What is required: Which lines in the entries below contain the string "kern", with case counting? Copy each of those lines in full.
= = = =
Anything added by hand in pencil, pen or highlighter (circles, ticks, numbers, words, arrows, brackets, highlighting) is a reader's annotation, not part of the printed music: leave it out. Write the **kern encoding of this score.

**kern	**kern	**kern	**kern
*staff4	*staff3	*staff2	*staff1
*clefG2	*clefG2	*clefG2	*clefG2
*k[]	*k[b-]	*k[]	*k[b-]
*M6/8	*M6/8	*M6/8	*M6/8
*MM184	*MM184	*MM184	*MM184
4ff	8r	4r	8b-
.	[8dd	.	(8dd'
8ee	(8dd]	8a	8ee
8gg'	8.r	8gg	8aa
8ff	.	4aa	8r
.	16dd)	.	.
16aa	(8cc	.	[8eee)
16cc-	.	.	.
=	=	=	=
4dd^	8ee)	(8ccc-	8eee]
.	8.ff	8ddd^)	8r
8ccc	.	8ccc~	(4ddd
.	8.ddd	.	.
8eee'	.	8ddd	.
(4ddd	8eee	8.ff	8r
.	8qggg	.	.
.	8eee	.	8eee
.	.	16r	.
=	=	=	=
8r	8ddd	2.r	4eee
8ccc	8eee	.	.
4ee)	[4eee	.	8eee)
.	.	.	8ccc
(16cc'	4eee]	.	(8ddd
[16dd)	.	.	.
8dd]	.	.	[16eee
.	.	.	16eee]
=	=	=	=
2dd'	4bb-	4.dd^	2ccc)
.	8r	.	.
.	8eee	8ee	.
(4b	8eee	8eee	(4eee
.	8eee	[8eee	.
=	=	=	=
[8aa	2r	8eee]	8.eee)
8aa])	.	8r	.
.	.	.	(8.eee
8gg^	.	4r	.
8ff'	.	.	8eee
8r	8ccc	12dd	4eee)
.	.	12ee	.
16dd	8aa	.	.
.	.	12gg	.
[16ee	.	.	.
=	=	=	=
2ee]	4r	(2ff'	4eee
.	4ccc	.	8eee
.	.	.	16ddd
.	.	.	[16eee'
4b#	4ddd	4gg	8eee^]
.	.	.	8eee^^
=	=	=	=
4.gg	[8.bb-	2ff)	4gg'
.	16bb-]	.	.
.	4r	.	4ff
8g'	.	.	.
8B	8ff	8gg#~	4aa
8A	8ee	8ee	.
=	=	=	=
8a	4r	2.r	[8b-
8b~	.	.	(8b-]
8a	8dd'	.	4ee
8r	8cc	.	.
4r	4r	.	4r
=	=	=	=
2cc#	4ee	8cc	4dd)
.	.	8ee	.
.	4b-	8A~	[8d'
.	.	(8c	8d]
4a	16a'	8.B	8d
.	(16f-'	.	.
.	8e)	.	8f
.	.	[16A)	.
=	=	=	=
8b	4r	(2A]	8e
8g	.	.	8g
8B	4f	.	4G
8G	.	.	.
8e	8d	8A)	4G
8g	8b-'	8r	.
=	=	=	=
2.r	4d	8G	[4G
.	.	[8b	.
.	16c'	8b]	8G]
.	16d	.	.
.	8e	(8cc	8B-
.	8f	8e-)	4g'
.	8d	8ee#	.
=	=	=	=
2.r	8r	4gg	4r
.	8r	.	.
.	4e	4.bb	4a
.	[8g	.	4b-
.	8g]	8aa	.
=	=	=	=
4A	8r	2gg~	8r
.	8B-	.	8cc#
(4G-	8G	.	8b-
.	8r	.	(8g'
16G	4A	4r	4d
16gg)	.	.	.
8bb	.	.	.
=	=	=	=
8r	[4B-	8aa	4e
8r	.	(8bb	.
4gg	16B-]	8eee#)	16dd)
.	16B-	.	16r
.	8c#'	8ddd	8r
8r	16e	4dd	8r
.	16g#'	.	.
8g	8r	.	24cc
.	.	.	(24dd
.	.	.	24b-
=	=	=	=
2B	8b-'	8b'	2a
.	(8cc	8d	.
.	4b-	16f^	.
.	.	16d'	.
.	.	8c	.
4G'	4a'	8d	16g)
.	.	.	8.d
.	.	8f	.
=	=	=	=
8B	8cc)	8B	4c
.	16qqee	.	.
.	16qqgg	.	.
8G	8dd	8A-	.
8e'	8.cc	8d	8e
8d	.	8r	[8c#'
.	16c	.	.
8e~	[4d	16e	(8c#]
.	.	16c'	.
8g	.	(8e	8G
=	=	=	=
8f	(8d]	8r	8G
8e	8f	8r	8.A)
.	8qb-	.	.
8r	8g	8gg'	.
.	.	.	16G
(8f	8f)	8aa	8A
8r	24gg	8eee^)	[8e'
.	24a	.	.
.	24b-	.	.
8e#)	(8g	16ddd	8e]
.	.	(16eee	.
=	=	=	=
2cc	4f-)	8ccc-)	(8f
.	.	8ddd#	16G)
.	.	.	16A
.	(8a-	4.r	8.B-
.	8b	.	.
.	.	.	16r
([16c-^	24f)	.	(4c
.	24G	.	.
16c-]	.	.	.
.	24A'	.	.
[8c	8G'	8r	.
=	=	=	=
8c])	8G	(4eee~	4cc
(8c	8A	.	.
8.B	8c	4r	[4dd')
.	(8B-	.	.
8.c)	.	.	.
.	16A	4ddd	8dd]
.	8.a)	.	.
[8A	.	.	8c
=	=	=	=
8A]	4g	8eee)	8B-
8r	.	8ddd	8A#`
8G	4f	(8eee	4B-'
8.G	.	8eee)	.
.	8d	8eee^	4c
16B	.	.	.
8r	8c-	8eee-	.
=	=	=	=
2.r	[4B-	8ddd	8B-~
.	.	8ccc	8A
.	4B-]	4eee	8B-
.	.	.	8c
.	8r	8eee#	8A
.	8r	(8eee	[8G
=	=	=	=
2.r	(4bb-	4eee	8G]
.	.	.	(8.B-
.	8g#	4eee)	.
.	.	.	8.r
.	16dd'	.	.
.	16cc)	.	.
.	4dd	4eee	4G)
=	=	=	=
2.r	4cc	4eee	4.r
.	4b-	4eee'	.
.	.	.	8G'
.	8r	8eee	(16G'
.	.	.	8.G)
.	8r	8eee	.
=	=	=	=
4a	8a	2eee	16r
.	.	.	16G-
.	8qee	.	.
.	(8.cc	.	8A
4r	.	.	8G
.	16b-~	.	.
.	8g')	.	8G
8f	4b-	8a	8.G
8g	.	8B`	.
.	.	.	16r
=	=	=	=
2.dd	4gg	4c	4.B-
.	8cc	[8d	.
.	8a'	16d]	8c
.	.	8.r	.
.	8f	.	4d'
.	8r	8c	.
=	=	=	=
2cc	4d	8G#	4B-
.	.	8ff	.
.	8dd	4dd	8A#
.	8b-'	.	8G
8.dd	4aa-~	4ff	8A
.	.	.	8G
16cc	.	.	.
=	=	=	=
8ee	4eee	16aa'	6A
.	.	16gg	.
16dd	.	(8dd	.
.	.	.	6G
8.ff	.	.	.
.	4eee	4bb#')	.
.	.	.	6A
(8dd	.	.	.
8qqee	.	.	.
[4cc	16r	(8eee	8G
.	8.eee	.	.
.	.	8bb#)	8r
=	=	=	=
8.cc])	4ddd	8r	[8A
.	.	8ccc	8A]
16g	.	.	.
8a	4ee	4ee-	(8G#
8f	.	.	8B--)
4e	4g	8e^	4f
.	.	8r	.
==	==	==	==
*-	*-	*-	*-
= = = =
Result of this exercise:
Anything added by hand in pencil, pen or highlighter (circles, ticks, numbers, words, arrows, brackets, highlighting) is a reader's annotation, not part of the printed music: leave it out. Write the **kern encoding of this score.
**kern	**kern	**kern	**kern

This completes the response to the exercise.